● Task statement
Below are the records. Retype exactly the lines between the lines holding "blue hexagon: (276, 431) -> (139, 242), moved" and "orange line: (77, 42) -> (66, 27), moved", inclusive.

● Recorded data
--------------------------------

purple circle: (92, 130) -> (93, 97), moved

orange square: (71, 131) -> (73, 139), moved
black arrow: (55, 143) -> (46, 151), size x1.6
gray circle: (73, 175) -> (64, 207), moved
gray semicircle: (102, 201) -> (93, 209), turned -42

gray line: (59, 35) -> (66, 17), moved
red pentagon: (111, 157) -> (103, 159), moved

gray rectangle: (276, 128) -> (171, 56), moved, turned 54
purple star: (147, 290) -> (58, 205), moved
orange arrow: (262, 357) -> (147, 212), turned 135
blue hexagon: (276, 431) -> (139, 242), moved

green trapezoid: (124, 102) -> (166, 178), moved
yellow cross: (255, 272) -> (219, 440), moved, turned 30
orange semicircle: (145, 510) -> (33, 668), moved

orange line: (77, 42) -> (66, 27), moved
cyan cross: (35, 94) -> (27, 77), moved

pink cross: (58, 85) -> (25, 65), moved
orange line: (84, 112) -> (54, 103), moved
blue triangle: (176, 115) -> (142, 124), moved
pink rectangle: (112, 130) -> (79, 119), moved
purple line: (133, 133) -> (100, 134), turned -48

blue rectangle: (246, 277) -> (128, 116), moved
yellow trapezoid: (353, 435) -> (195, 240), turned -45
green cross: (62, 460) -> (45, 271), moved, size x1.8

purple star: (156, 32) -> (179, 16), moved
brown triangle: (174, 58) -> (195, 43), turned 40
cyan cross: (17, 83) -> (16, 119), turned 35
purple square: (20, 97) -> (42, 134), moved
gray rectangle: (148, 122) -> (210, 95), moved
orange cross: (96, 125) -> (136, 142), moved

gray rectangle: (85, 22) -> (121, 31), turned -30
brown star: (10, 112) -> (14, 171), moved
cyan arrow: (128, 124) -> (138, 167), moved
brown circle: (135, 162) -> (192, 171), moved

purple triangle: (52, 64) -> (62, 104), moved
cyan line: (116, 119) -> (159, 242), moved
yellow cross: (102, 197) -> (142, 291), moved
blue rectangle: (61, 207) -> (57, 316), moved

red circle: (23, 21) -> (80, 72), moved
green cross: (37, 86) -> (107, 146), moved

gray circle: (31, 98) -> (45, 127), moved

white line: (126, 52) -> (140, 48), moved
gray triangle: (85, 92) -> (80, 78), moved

--------------------------------

● Solution
blue hexagon: (276, 431) -> (139, 242), moved

green trapezoid: (124, 102) -> (166, 178), moved
yellow cross: (255, 272) -> (219, 440), moved, turned 30
orange semicircle: (145, 510) -> (33, 668), moved

orange line: (77, 42) -> (66, 27), moved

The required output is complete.